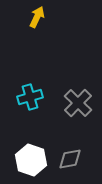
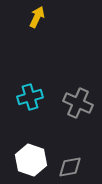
gray cross: rotated 20 degrees counterclockwise
gray diamond: moved 8 px down
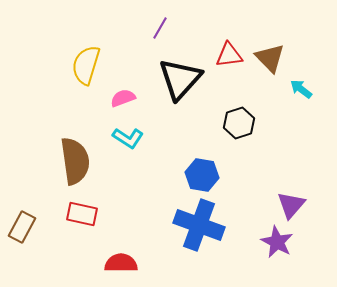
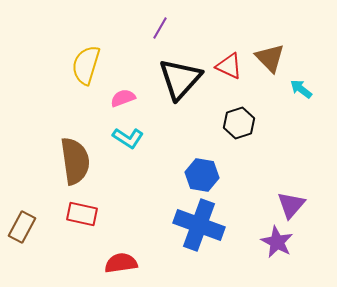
red triangle: moved 11 px down; rotated 32 degrees clockwise
red semicircle: rotated 8 degrees counterclockwise
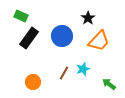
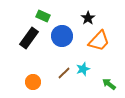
green rectangle: moved 22 px right
brown line: rotated 16 degrees clockwise
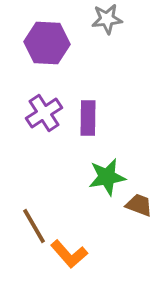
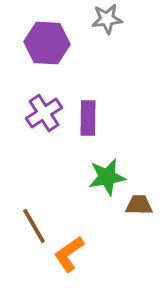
brown trapezoid: rotated 20 degrees counterclockwise
orange L-shape: rotated 96 degrees clockwise
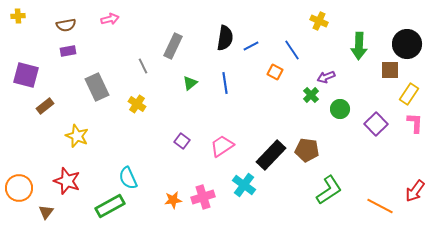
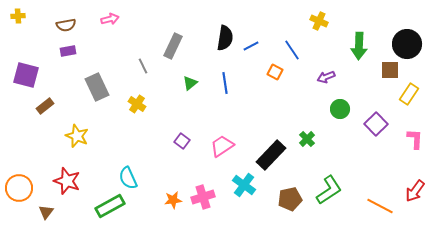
green cross at (311, 95): moved 4 px left, 44 px down
pink L-shape at (415, 123): moved 16 px down
brown pentagon at (307, 150): moved 17 px left, 49 px down; rotated 20 degrees counterclockwise
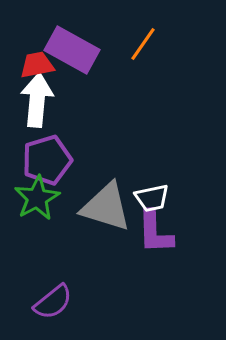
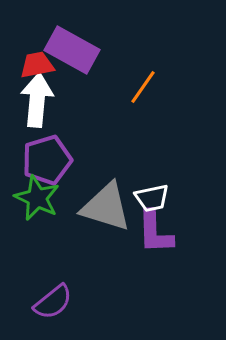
orange line: moved 43 px down
green star: rotated 18 degrees counterclockwise
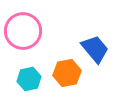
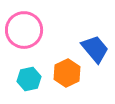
pink circle: moved 1 px right, 1 px up
orange hexagon: rotated 16 degrees counterclockwise
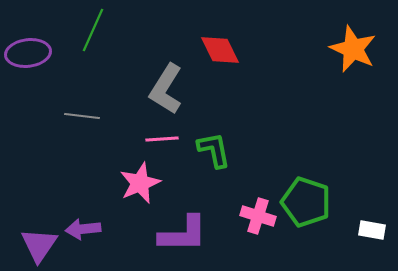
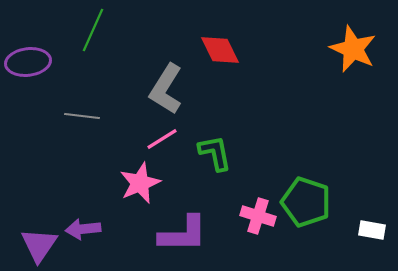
purple ellipse: moved 9 px down
pink line: rotated 28 degrees counterclockwise
green L-shape: moved 1 px right, 3 px down
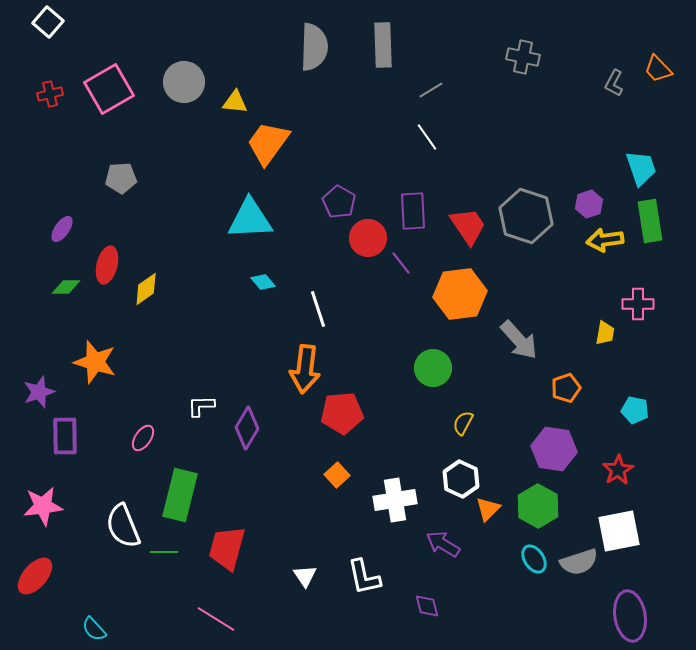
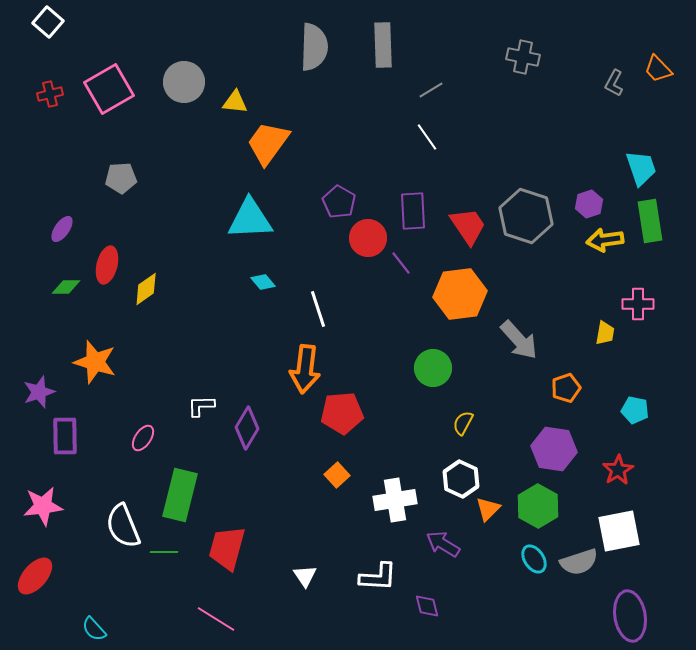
white L-shape at (364, 577): moved 14 px right; rotated 75 degrees counterclockwise
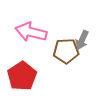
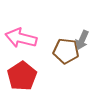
pink arrow: moved 10 px left, 6 px down
brown pentagon: rotated 10 degrees clockwise
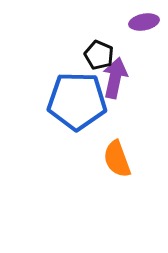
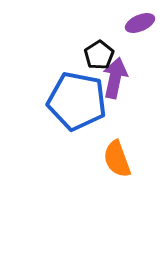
purple ellipse: moved 4 px left, 1 px down; rotated 12 degrees counterclockwise
black pentagon: rotated 16 degrees clockwise
blue pentagon: rotated 10 degrees clockwise
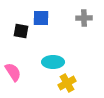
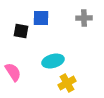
cyan ellipse: moved 1 px up; rotated 15 degrees counterclockwise
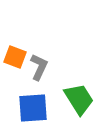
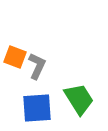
gray L-shape: moved 2 px left, 1 px up
blue square: moved 4 px right
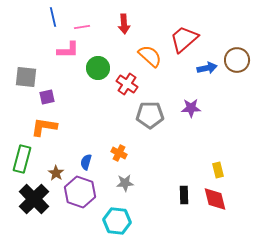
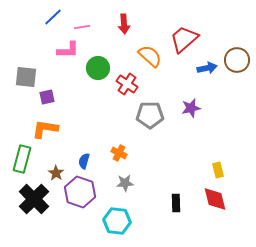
blue line: rotated 60 degrees clockwise
purple star: rotated 12 degrees counterclockwise
orange L-shape: moved 1 px right, 2 px down
blue semicircle: moved 2 px left, 1 px up
black rectangle: moved 8 px left, 8 px down
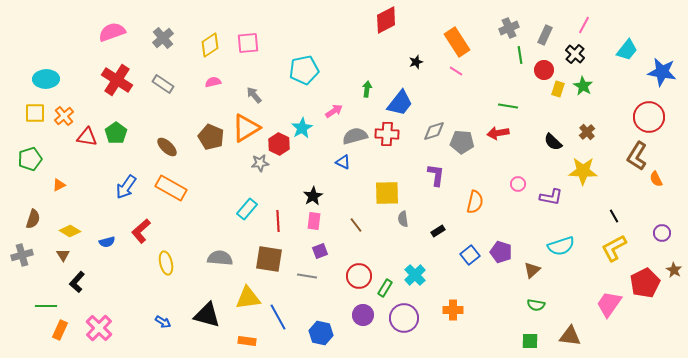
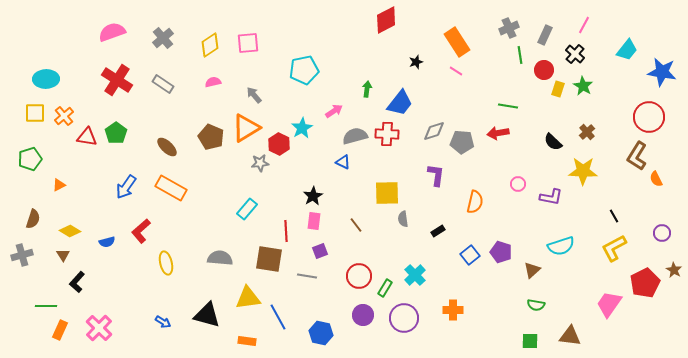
red line at (278, 221): moved 8 px right, 10 px down
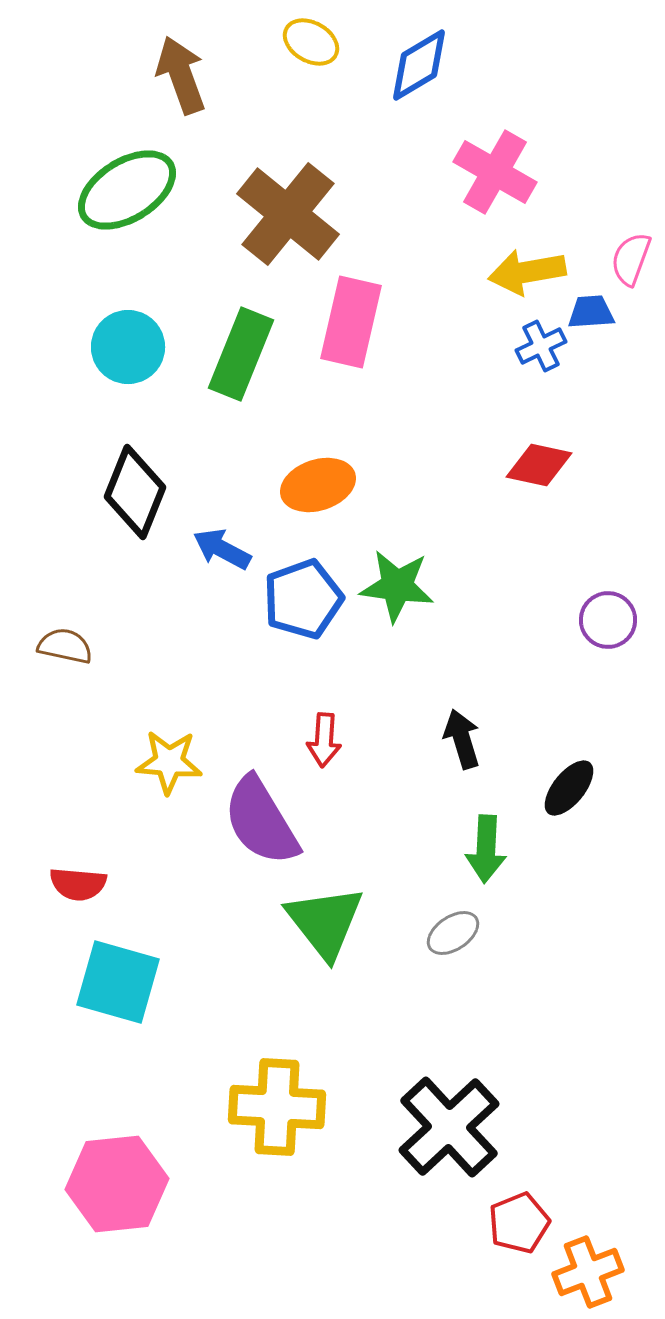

**TASK INSTRUCTIONS**. Copy nothing outside the span: please output the lines from the one with "purple star: rotated" through the end of the entries above, and skip the pictures.

**YOUR RESPONSE**.
purple star: rotated 12 degrees counterclockwise
orange L-shape: moved 1 px right, 2 px down
blue semicircle: moved 2 px left, 1 px up
black rectangle: moved 8 px left, 8 px down
red line at (278, 221): moved 8 px right, 10 px down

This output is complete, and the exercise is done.